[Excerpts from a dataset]

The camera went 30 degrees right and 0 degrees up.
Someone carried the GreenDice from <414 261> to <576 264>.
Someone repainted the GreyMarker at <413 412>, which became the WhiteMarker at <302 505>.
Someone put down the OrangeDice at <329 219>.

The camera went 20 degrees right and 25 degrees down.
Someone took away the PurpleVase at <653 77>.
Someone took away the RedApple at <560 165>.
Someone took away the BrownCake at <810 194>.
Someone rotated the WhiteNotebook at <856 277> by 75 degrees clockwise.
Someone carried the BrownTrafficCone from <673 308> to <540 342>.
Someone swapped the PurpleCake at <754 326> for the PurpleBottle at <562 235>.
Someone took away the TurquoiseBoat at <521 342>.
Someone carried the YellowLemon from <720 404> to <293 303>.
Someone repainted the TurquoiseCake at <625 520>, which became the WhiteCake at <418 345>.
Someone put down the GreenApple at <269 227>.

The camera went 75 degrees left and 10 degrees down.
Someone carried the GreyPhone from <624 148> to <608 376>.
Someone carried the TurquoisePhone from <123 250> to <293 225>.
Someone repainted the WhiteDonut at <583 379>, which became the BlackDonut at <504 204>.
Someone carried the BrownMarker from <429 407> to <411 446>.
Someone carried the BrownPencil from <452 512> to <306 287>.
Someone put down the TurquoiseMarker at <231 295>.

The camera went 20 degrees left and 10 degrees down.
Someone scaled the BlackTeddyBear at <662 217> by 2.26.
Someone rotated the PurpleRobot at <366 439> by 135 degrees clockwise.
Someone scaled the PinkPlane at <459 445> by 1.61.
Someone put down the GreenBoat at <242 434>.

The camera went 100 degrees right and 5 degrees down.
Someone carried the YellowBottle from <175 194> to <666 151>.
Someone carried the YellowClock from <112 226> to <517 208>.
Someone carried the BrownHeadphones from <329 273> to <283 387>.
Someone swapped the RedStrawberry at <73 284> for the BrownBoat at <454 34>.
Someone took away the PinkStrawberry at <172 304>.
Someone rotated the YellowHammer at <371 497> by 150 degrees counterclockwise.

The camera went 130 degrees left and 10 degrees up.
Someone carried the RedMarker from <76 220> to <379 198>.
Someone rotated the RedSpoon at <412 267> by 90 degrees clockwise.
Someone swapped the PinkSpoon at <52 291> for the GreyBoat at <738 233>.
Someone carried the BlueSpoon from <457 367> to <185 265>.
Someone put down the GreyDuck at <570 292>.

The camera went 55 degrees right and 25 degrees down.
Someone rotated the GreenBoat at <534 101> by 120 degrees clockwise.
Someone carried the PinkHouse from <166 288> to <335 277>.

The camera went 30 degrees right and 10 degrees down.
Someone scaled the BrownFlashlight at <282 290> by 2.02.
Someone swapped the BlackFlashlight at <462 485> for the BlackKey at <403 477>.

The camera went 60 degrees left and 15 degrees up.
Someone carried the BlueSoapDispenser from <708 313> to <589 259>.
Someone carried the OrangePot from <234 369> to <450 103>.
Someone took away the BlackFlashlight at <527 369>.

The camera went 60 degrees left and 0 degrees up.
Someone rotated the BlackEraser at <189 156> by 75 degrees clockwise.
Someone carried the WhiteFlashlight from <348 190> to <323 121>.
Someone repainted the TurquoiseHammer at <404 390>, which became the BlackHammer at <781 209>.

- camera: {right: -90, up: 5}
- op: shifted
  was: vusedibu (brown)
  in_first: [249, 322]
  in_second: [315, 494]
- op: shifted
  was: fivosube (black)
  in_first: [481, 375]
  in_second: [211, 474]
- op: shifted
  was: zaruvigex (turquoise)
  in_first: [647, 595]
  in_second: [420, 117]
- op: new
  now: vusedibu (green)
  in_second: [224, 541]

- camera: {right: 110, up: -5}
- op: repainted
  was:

__Task directions__: Would you tally the lines above holding "vusedibu" and reply with the total alone?

__Answer to the problem__: 2